* [WORK TASK] The answer is to be an exact copy of the lines below running from the line with "gray rectangle: (152, 231)" down to the line with "pink line: (299, 258)", both ends included, and nothing more.

* [MATERIAL SHOWN]
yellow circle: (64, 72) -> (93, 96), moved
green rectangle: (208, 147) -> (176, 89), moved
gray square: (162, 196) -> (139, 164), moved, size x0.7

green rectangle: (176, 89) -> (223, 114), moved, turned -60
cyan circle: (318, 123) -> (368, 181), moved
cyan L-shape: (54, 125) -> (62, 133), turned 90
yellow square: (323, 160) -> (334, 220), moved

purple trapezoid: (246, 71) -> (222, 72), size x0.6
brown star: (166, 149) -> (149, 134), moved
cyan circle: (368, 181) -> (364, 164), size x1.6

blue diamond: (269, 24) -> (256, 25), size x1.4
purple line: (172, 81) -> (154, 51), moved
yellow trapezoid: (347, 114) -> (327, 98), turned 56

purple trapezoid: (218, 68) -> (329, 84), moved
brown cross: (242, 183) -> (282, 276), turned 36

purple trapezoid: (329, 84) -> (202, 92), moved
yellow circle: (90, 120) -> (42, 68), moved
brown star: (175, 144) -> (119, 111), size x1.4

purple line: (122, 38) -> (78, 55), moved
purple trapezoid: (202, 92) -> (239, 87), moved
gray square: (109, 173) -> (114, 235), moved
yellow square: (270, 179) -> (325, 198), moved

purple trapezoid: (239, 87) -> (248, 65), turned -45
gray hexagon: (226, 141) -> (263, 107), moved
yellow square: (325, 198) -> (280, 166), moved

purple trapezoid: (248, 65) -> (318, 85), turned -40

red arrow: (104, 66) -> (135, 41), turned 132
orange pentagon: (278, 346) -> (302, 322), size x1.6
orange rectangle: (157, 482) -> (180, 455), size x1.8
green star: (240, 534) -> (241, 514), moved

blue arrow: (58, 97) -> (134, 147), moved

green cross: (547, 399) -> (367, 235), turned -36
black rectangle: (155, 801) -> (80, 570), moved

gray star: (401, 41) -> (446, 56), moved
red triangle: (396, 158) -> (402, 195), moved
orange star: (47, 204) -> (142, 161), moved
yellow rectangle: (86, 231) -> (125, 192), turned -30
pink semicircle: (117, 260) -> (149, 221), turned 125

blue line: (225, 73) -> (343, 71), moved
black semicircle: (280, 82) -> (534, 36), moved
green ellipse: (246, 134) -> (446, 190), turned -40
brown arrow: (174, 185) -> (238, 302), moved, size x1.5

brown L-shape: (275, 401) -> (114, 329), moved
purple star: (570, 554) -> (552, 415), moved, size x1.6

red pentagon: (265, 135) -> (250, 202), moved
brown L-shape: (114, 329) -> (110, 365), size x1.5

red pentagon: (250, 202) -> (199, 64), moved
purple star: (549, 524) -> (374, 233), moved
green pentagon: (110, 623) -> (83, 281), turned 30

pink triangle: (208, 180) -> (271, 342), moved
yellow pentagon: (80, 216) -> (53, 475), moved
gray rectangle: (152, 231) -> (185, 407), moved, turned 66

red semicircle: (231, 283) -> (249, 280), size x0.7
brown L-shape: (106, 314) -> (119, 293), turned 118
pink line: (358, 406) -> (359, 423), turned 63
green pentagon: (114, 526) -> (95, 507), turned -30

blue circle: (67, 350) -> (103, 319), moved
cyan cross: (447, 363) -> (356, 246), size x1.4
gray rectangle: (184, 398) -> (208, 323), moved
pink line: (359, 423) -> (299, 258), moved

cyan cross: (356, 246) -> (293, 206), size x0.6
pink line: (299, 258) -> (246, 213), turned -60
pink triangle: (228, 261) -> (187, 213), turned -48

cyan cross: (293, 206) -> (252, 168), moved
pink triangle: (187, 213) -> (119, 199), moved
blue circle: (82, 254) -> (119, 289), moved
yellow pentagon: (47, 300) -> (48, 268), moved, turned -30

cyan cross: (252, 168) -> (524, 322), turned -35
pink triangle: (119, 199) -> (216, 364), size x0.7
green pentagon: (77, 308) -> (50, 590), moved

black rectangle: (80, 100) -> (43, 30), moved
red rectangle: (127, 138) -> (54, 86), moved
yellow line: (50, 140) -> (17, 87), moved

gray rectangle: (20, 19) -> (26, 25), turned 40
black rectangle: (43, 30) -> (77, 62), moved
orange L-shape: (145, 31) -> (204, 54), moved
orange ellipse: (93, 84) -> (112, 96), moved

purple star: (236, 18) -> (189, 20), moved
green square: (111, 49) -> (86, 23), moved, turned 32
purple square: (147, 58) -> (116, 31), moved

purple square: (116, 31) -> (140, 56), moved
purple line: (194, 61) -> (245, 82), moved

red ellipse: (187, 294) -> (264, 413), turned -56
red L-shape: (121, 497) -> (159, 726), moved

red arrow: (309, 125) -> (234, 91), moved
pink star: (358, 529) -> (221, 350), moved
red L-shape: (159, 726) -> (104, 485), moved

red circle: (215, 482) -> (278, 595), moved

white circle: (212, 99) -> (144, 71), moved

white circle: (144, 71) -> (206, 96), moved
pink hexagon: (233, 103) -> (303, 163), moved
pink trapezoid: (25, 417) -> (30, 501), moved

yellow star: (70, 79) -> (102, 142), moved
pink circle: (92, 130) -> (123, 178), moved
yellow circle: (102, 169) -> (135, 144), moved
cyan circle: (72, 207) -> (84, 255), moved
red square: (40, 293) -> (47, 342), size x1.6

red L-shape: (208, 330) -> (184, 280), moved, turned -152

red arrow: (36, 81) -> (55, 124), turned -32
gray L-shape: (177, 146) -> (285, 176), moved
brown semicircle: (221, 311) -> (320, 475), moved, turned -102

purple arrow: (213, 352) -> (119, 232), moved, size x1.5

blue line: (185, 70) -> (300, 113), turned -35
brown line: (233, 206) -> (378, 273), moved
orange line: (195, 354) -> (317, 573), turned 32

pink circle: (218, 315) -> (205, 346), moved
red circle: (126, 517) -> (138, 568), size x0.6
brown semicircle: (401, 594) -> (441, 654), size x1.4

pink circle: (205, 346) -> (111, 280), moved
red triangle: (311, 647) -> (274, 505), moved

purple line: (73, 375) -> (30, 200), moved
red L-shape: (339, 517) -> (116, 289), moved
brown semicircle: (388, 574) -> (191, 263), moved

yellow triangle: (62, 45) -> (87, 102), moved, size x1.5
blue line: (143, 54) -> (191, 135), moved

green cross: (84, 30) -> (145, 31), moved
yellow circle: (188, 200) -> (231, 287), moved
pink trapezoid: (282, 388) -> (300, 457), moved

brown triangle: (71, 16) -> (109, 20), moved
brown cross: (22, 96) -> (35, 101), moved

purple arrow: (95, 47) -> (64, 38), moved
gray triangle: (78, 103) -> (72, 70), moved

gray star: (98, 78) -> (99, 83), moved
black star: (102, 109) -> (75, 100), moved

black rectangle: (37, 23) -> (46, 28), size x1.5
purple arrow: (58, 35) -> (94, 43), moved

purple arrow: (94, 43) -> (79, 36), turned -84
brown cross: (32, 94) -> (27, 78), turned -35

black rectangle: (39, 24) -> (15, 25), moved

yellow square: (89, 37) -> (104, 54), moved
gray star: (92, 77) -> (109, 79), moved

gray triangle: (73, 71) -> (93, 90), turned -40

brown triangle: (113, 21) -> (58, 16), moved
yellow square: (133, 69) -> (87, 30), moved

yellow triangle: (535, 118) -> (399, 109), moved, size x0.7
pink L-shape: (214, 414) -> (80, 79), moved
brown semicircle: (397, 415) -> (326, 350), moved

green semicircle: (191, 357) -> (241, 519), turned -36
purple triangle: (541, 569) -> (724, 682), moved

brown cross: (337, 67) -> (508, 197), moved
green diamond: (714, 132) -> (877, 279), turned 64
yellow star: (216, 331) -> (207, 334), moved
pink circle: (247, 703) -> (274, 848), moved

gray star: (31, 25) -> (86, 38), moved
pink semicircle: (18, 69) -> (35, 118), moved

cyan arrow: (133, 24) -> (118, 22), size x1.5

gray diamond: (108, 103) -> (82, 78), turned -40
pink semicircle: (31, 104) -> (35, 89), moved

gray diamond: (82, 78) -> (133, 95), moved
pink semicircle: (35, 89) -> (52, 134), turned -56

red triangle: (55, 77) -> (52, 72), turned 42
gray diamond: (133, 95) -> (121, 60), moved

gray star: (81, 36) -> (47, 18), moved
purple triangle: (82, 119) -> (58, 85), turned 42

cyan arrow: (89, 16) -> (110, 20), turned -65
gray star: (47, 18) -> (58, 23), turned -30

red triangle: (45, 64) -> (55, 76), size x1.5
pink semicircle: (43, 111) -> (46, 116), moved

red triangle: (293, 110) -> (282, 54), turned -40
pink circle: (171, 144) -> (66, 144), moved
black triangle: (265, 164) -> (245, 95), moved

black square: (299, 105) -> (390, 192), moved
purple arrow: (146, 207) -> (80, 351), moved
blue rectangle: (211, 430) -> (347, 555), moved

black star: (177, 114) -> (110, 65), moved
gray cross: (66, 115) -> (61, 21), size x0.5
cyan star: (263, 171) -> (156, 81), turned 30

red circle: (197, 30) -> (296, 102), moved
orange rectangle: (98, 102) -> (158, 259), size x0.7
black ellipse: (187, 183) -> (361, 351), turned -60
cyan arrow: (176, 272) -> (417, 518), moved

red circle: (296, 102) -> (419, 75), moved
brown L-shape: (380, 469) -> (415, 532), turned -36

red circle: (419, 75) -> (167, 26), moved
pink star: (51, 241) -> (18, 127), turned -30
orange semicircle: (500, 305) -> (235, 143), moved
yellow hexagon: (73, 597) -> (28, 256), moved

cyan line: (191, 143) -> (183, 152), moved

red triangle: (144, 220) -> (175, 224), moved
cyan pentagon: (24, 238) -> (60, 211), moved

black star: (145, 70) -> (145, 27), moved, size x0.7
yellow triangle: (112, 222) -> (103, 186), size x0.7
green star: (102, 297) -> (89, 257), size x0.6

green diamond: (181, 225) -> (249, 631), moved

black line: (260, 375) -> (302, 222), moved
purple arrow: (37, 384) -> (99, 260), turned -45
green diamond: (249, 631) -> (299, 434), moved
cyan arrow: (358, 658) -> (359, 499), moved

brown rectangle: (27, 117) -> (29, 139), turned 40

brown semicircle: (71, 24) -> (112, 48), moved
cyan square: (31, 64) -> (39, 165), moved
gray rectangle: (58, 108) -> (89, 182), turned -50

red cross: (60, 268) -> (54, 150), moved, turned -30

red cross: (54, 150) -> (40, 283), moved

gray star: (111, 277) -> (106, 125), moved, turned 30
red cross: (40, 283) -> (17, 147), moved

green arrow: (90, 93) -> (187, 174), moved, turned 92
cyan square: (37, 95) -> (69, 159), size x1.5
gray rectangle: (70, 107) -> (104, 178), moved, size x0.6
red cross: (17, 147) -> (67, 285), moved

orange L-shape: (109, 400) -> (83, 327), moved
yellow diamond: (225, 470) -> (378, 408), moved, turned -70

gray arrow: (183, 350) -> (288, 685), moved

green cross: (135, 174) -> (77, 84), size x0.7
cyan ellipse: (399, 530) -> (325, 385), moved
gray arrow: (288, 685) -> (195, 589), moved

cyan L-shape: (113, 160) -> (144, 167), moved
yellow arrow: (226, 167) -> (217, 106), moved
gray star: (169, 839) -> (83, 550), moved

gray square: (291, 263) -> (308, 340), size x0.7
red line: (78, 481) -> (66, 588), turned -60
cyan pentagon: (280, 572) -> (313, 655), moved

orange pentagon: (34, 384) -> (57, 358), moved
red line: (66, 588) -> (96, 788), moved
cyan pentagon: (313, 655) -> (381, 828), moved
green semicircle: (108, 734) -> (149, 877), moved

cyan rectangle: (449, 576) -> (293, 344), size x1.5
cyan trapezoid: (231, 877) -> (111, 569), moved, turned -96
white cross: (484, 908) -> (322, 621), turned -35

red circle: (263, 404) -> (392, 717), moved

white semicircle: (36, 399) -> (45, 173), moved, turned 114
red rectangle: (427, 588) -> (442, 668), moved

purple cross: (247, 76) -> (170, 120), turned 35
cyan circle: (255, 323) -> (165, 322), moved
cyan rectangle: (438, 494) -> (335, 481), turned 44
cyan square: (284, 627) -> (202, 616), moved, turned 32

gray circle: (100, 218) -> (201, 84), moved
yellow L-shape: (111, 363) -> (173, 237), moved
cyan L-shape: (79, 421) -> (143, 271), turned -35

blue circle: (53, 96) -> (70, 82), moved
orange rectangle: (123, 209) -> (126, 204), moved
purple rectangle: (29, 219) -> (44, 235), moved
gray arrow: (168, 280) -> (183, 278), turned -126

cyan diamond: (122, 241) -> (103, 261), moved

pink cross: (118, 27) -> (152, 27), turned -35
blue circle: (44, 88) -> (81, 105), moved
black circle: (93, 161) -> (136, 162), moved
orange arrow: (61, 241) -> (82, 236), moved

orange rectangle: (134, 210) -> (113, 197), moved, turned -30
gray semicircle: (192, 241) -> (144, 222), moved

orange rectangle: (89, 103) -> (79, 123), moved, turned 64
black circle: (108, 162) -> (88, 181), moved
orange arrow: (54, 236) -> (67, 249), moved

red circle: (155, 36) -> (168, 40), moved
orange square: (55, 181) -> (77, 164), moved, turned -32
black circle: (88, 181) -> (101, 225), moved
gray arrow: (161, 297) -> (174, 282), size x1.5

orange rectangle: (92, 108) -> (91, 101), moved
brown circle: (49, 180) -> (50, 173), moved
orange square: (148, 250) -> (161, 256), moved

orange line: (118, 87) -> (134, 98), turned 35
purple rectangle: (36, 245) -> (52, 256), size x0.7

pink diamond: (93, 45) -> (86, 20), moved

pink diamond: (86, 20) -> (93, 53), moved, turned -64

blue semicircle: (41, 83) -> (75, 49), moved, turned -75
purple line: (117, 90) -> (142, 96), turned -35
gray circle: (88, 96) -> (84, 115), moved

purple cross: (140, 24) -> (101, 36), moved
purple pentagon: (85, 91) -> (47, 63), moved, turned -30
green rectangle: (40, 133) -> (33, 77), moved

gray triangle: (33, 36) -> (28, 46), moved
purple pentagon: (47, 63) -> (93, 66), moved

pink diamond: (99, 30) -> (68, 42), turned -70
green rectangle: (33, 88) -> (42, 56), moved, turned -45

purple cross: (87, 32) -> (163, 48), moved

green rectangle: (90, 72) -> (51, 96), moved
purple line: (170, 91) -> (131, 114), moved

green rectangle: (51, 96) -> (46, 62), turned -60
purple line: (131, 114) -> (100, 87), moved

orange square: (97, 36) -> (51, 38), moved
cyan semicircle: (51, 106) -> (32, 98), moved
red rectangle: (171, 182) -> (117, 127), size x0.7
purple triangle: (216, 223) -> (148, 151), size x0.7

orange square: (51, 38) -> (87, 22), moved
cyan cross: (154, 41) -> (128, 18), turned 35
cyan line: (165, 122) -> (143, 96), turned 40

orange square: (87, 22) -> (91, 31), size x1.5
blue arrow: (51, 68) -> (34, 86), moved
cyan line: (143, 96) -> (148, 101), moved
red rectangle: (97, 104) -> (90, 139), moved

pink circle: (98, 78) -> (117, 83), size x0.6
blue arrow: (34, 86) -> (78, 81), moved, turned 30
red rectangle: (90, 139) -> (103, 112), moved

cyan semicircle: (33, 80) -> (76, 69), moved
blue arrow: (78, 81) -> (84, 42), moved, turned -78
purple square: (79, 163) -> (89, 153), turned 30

* [WRITTEN ANSWER]
gray rectangle: (152, 231) -> (185, 407), moved, turned 66

red semicircle: (231, 283) -> (249, 280), size x0.7
brown L-shape: (106, 314) -> (119, 293), turned 118
pink line: (358, 406) -> (359, 423), turned 63
green pentagon: (114, 526) -> (95, 507), turned -30

blue circle: (67, 350) -> (103, 319), moved
cyan cross: (447, 363) -> (356, 246), size x1.4
gray rectangle: (184, 398) -> (208, 323), moved
pink line: (359, 423) -> (299, 258), moved

cyan cross: (356, 246) -> (293, 206), size x0.6
pink line: (299, 258) -> (246, 213), turned -60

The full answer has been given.